(Your instructions): Please quote only the lines that start at the one with "black brick D4:E5" and go on to the last line of the data, both ends kept.

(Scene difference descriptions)
- Opening Delimiter -

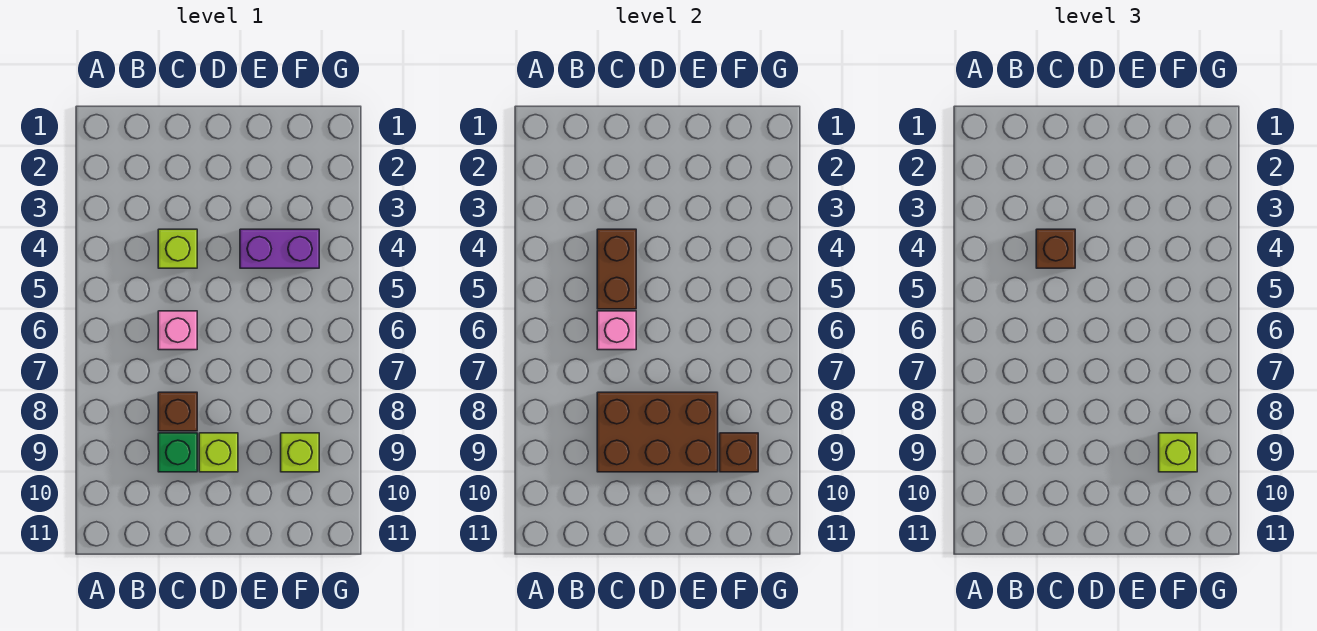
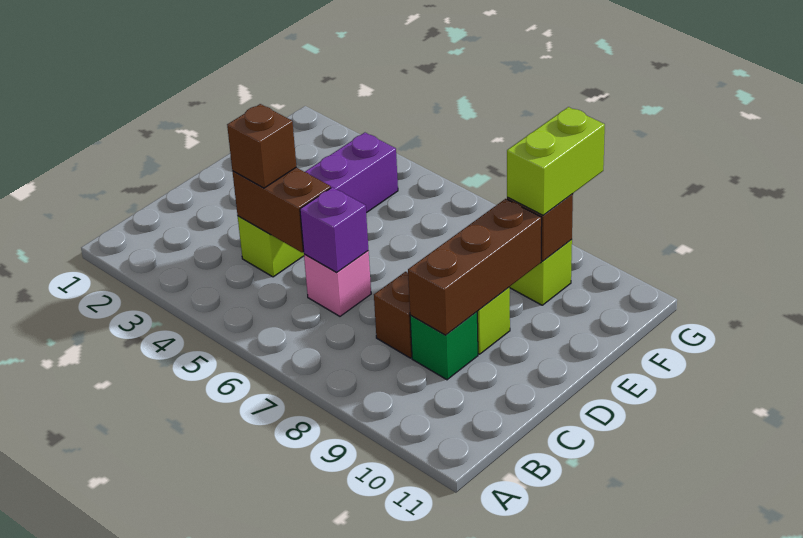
pink brick C6 level 2 -> purple brick C6 level 2
brown brick C8:E9 level 2 -> brown brick C9:E9 level 2
lime brick F9 level 3 -> lime brick F9:G9 level 3

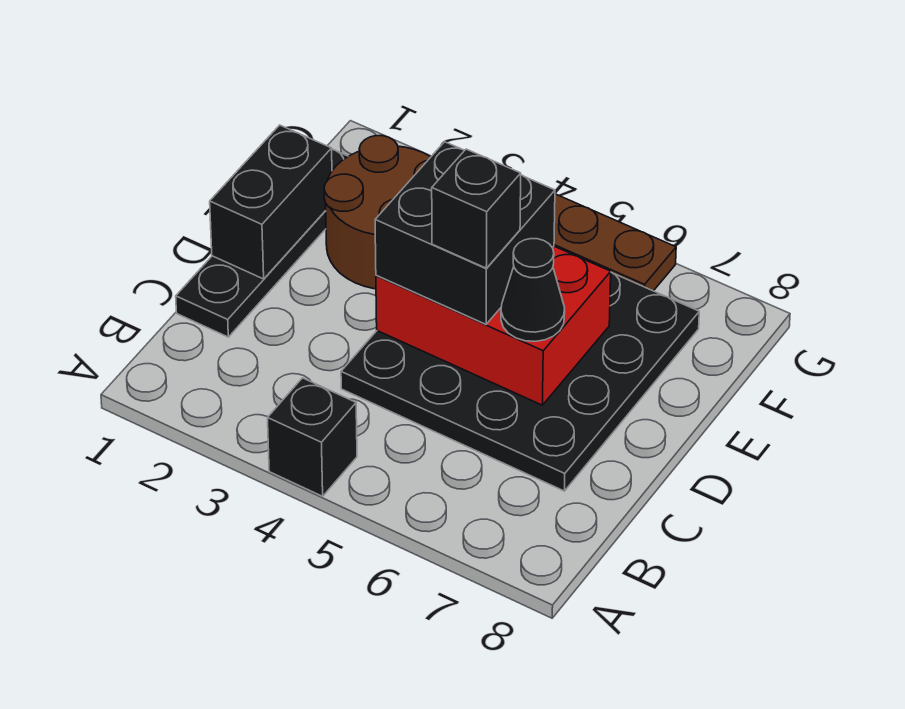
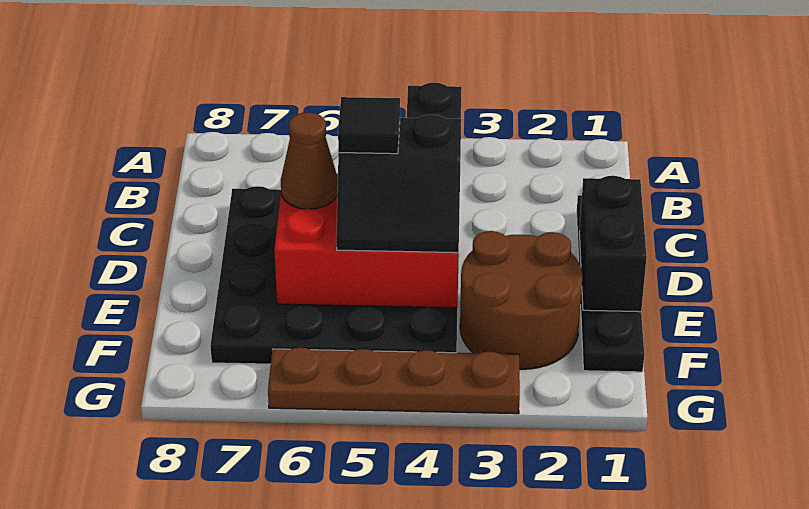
black brick D4:E5 level 3 -> black slope D4:E5 level 3 top D
black brick D5 level 4 -> black tile D5 level 4
black cone D6 level 3 -> brown cone D6 level 3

- Closing Delimiter -

(Task answer):
black brick D4:E5 level 3 -> black slope D4:E5 level 3 top D
black brick D5 level 4 -> black tile D5 level 4
black cone D6 level 3 -> brown cone D6 level 3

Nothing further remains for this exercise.